(PROVIDED ENTRIES Opens)

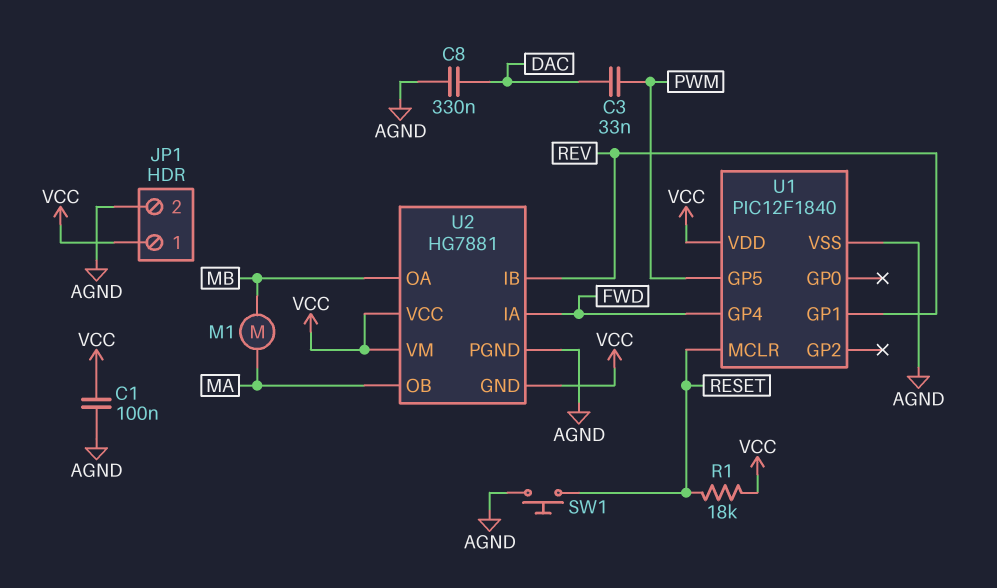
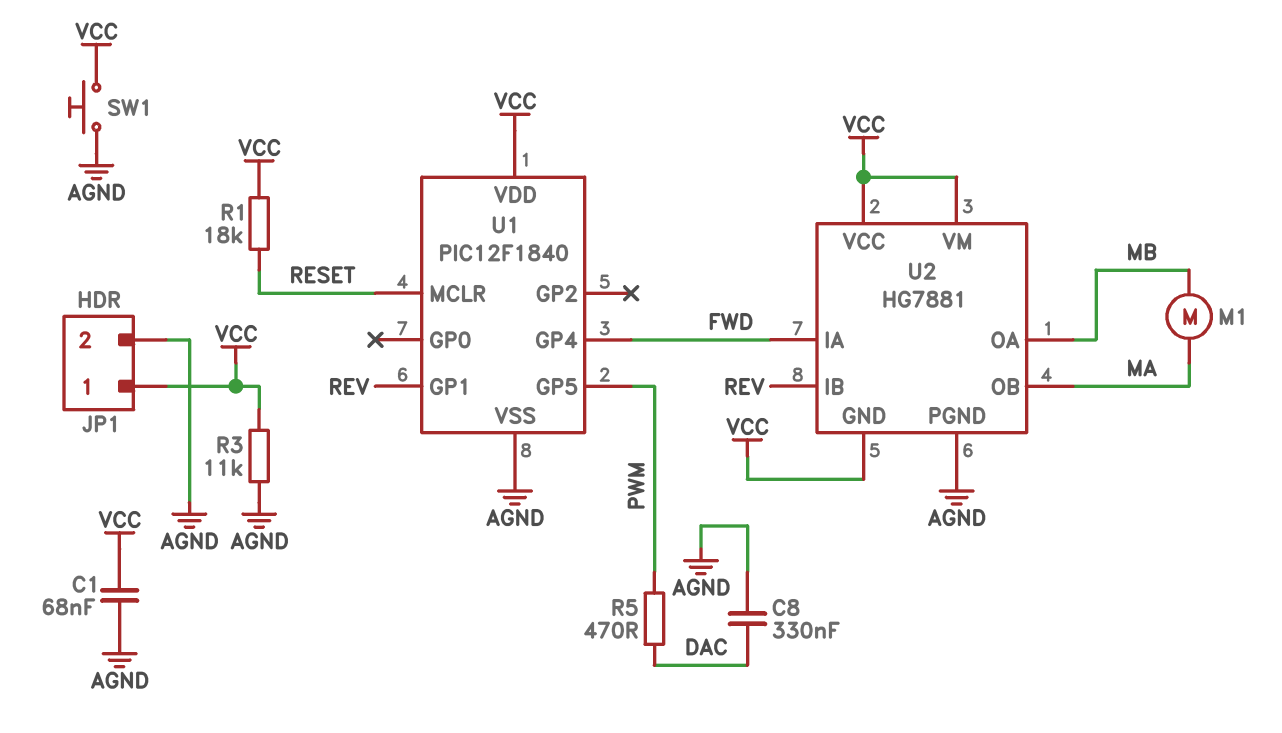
C1: 100nF (AGND, VCC) -> 68nF (AGND, VCC)
C3: 33nF (DAC, PWM) -> none
R3: none -> 11k (AGND, VCC)
R5: none -> 470 (DAC, PWM)
SW1: button (AGND, RESET) -> button (AGND, VCC)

(PROVIDED ENTRIES Closes)

> PROBLEM TO SOLVE:
The answer must be every line of the records that contains the word "none".

> EXERCISE OUTPUT:
C3: 33nF (DAC, PWM) -> none
R3: none -> 11k (AGND, VCC)
R5: none -> 470 (DAC, PWM)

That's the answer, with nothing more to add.